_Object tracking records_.
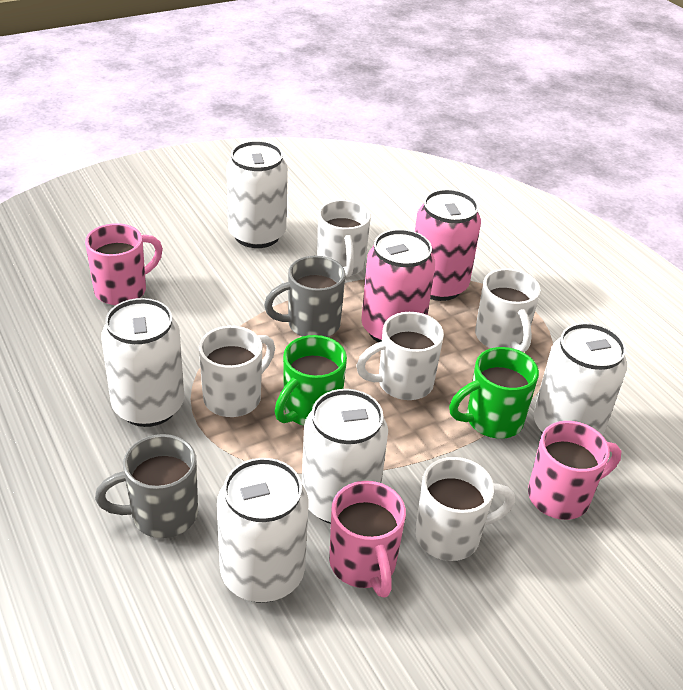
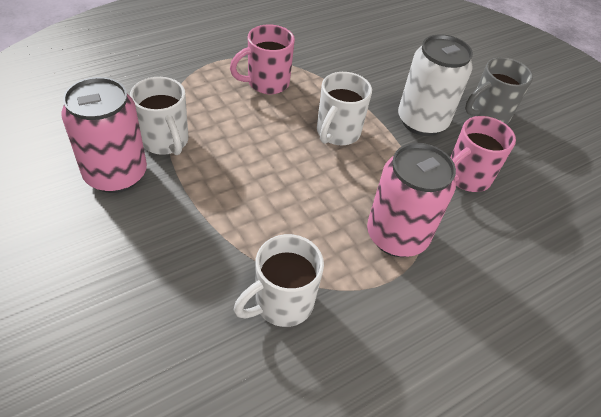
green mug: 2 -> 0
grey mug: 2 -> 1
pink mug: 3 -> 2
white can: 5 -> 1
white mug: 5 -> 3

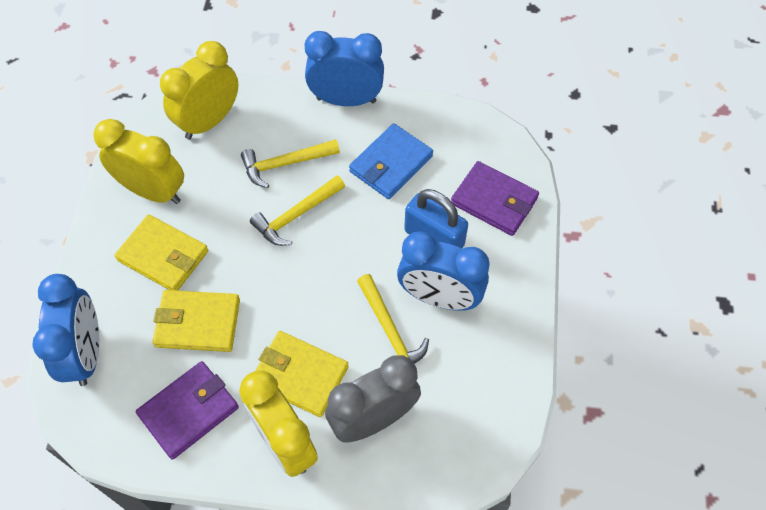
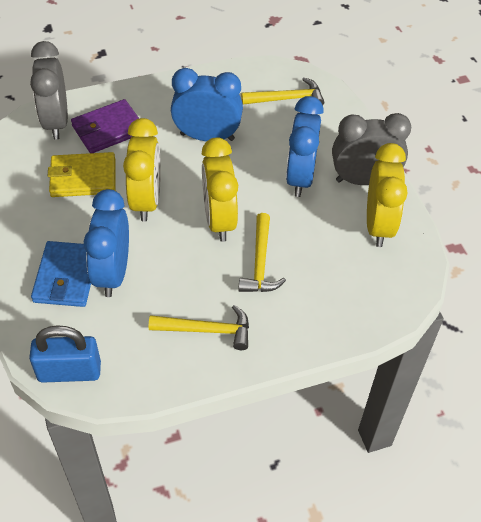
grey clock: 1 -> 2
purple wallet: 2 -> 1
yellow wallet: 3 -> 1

---

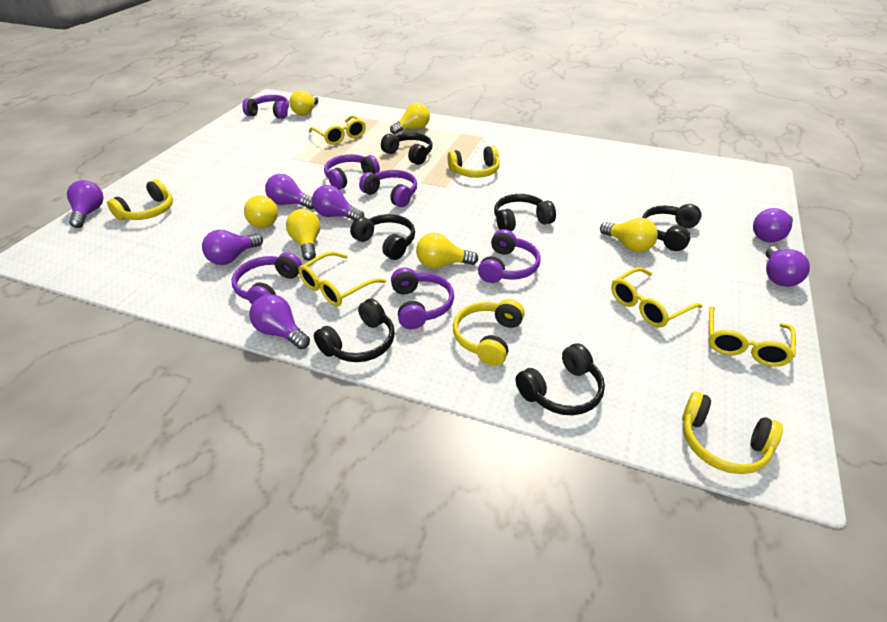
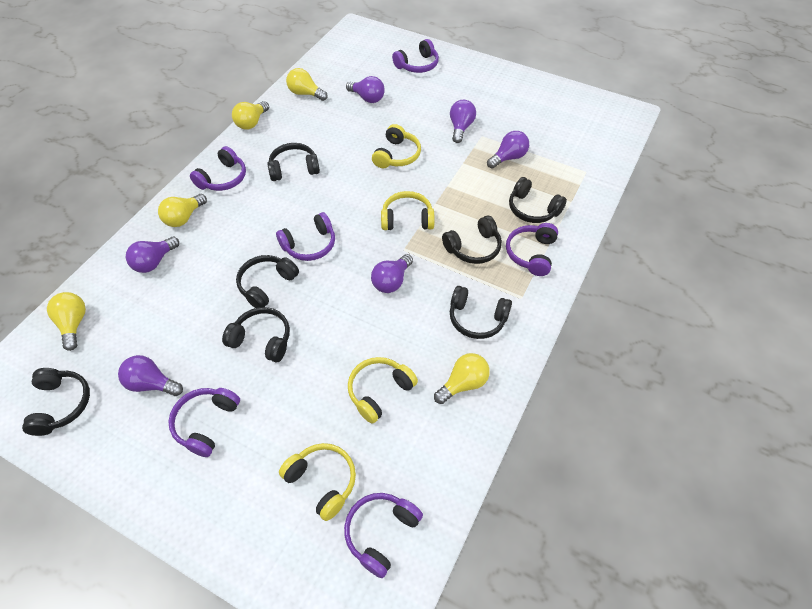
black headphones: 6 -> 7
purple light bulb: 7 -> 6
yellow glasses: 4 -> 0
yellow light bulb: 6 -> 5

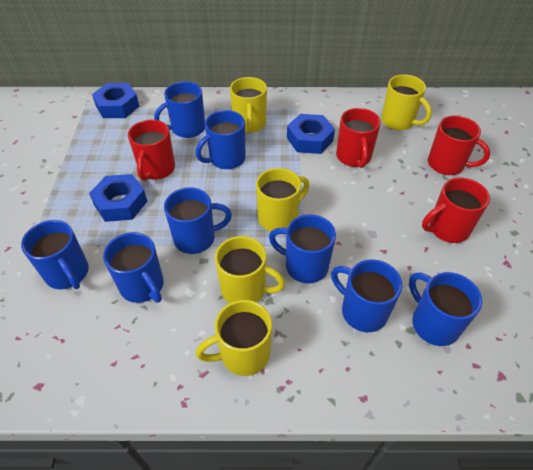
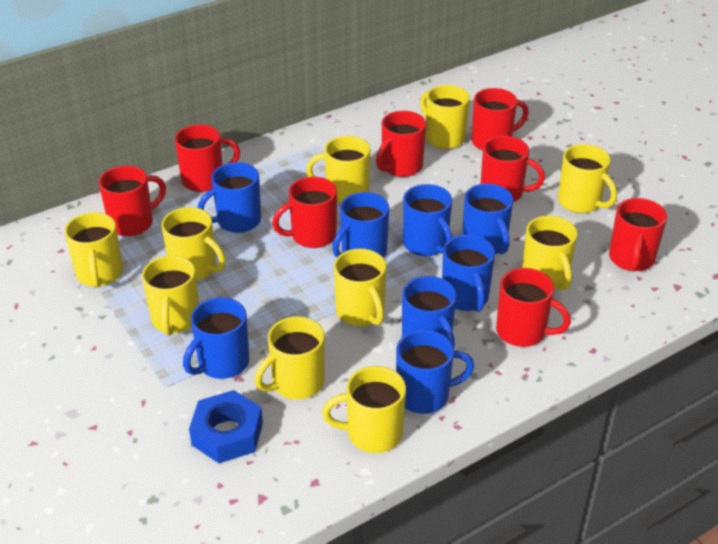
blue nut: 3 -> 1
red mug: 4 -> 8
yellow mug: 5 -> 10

---

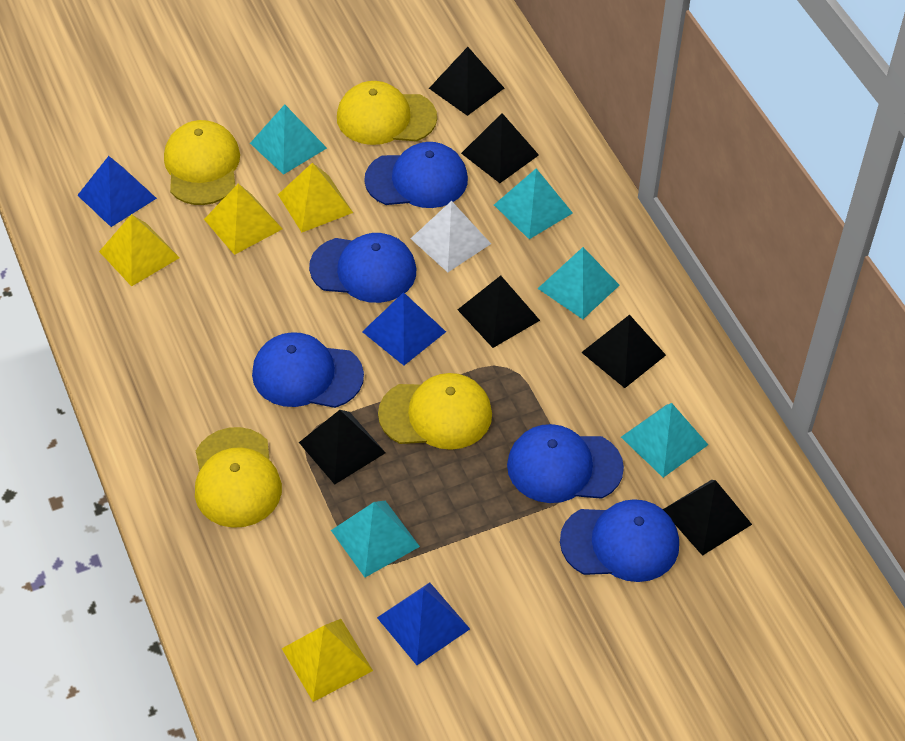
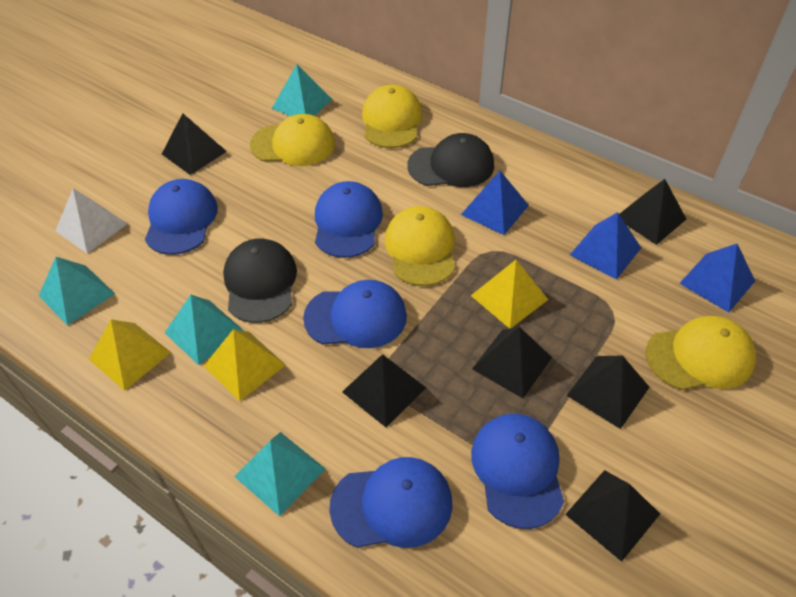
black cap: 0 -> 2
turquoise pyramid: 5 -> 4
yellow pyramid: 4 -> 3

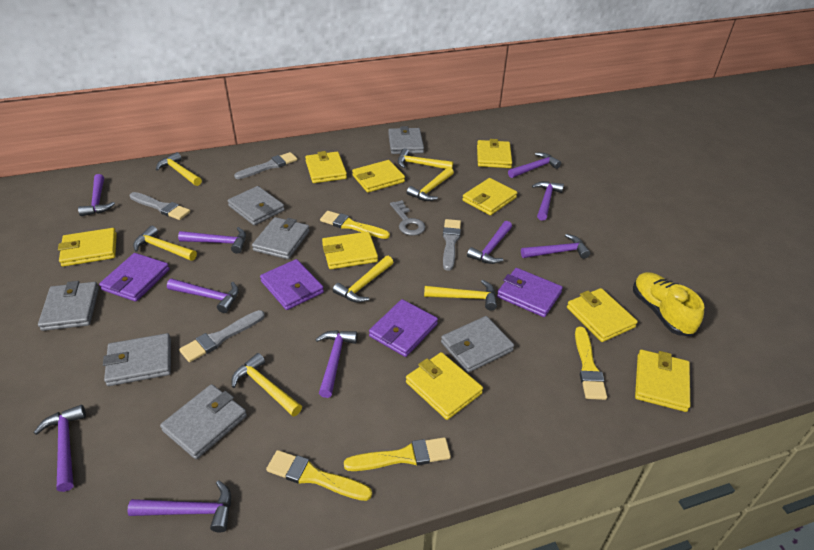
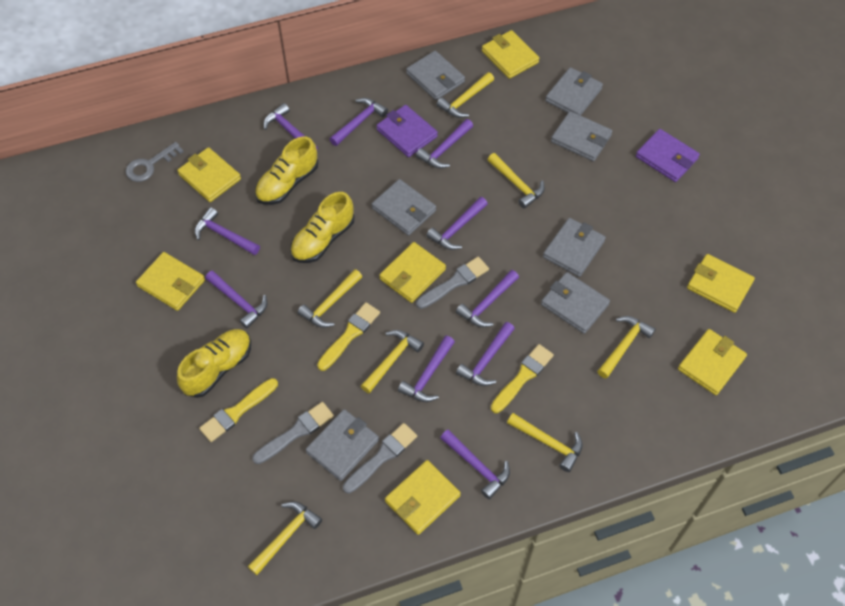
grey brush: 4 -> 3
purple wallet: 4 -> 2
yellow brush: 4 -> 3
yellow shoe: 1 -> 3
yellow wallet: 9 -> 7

_EXERCISE PROMPT_. Determine how many of the lines above include the word "purple", then give that number and nothing else.

_TASK SOLUTION_. 3